▸ Problem
Omit the pictures while printing every entry below exactly as given.

Before-and-after scene images
━━━━━━━━━━━━━━━━━━━━

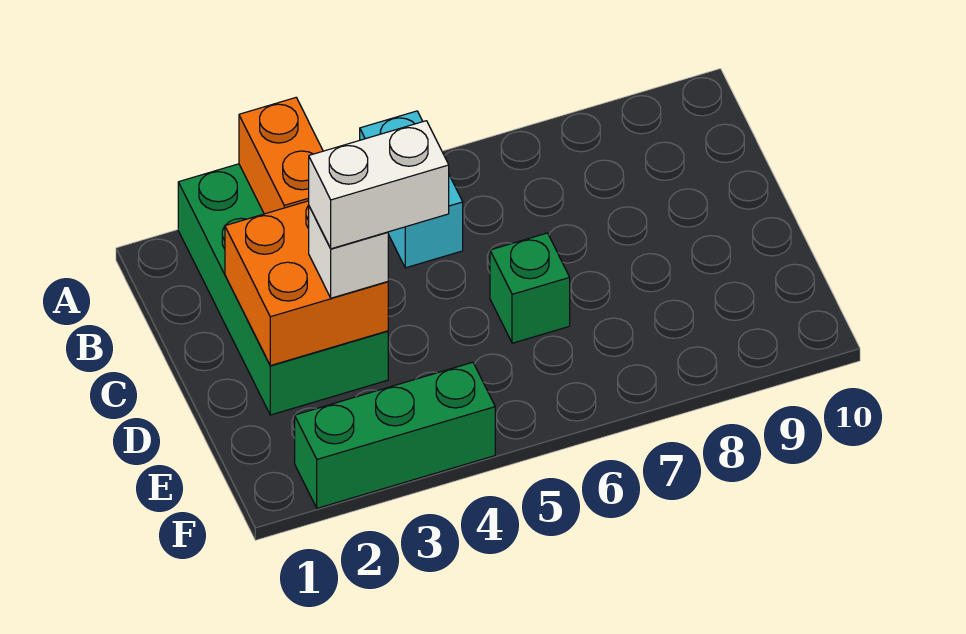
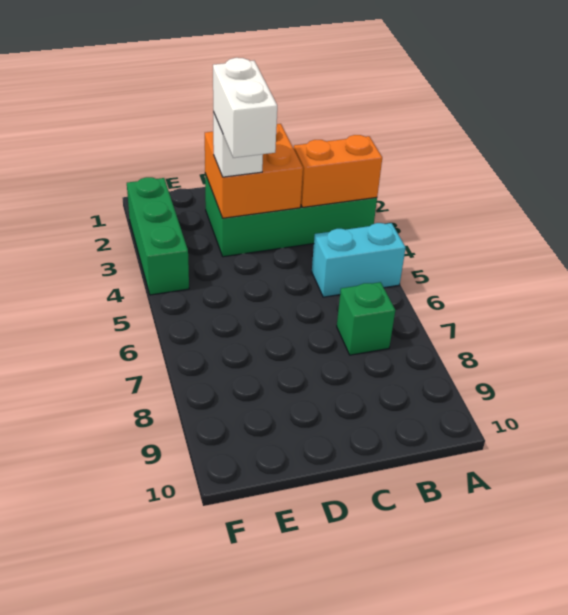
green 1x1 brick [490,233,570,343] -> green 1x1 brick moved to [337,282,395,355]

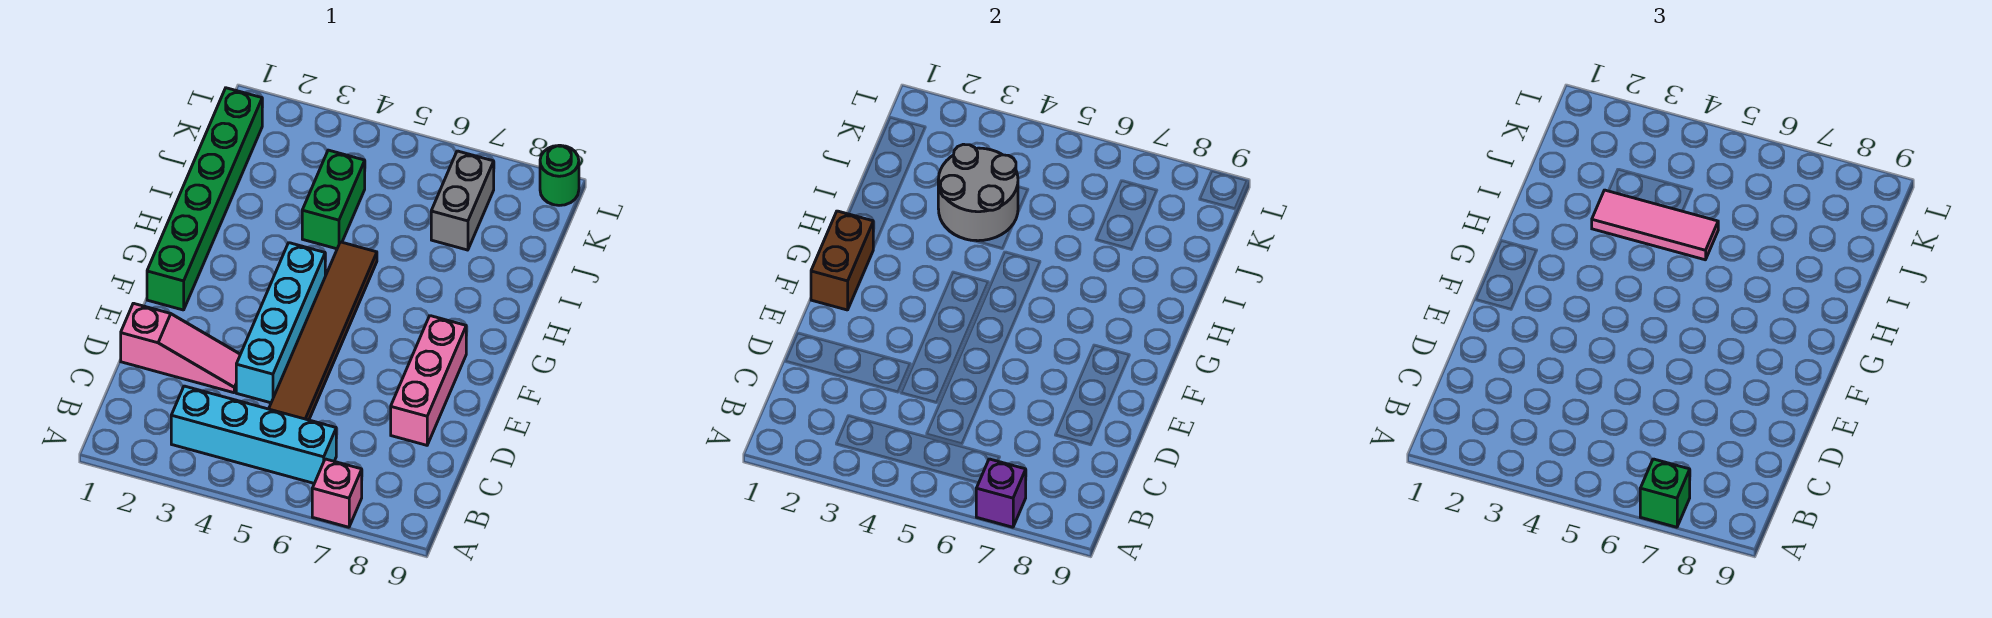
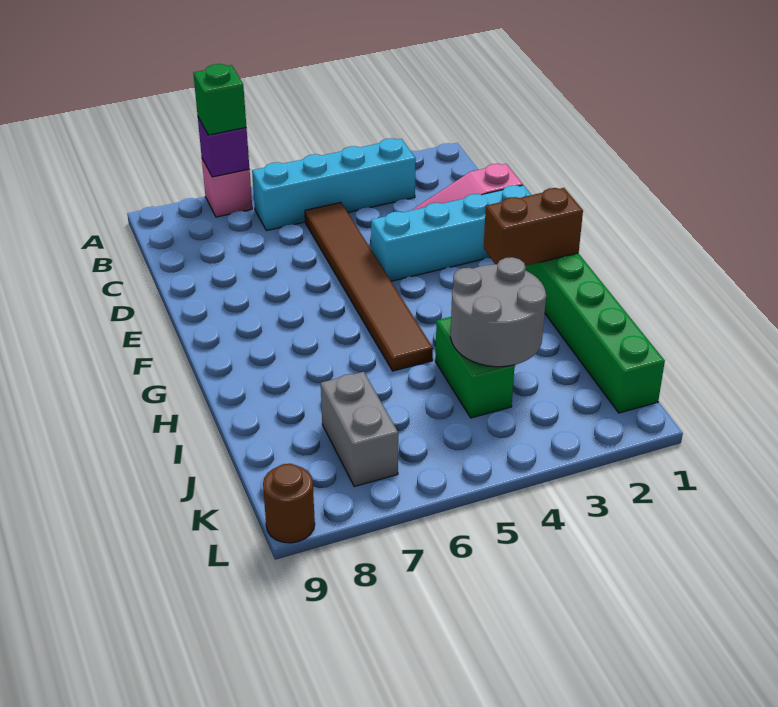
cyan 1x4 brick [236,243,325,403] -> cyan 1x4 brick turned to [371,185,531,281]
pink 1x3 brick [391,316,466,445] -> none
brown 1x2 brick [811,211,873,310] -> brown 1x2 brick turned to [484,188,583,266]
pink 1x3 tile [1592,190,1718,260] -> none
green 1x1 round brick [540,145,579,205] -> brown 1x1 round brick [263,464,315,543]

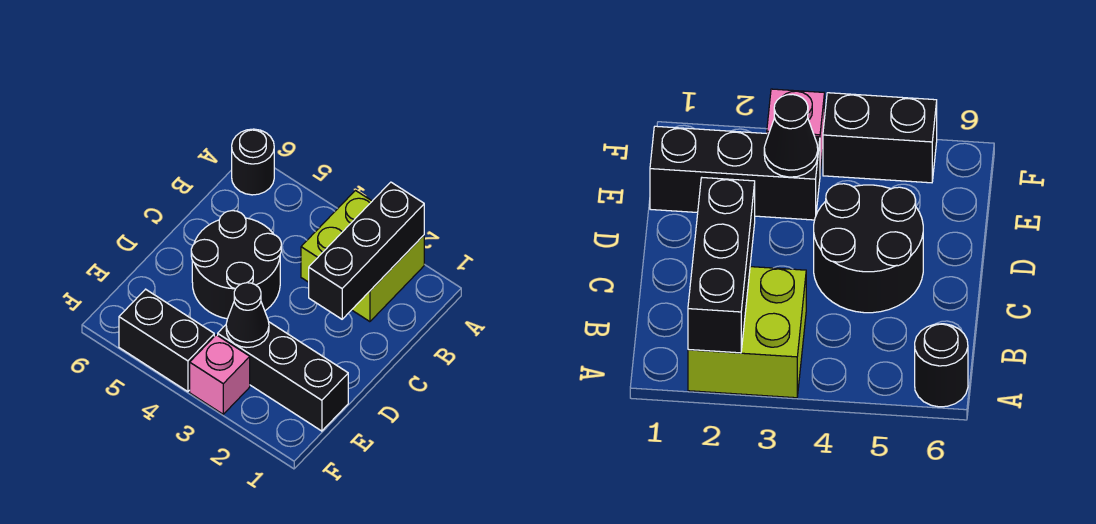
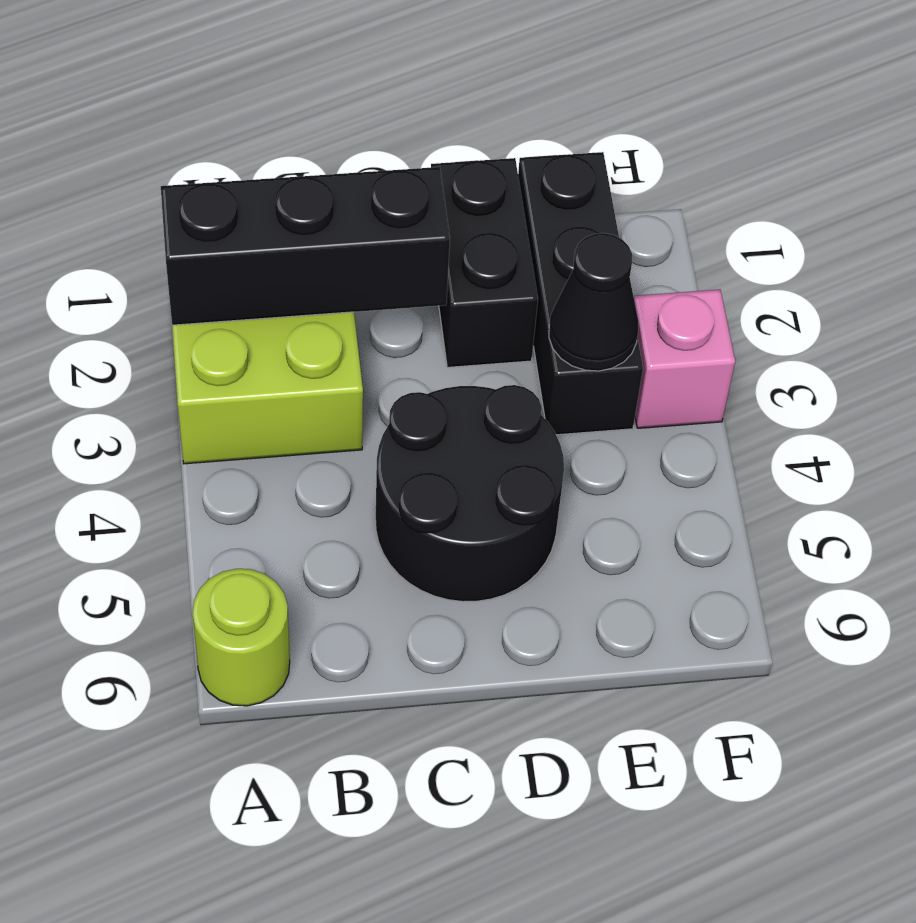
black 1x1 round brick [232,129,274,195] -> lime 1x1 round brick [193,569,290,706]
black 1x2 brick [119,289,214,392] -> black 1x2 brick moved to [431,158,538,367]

━━━━━━━━━━━━━━━━━━━━

▸ Expected answer
green 1x1 brick [490,233,570,343] -> green 1x1 brick moved to [337,282,395,355]

cyan 1x4 brick [236,243,325,403] -> cyan 1x4 brick turned to [371,185,531,281]
pink 1x3 brick [391,316,466,445] -> none
brown 1x2 brick [811,211,873,310] -> brown 1x2 brick turned to [484,188,583,266]
pink 1x3 tile [1592,190,1718,260] -> none
green 1x1 round brick [540,145,579,205] -> brown 1x1 round brick [263,464,315,543]

black 1x1 round brick [232,129,274,195] -> lime 1x1 round brick [193,569,290,706]
black 1x2 brick [119,289,214,392] -> black 1x2 brick moved to [431,158,538,367]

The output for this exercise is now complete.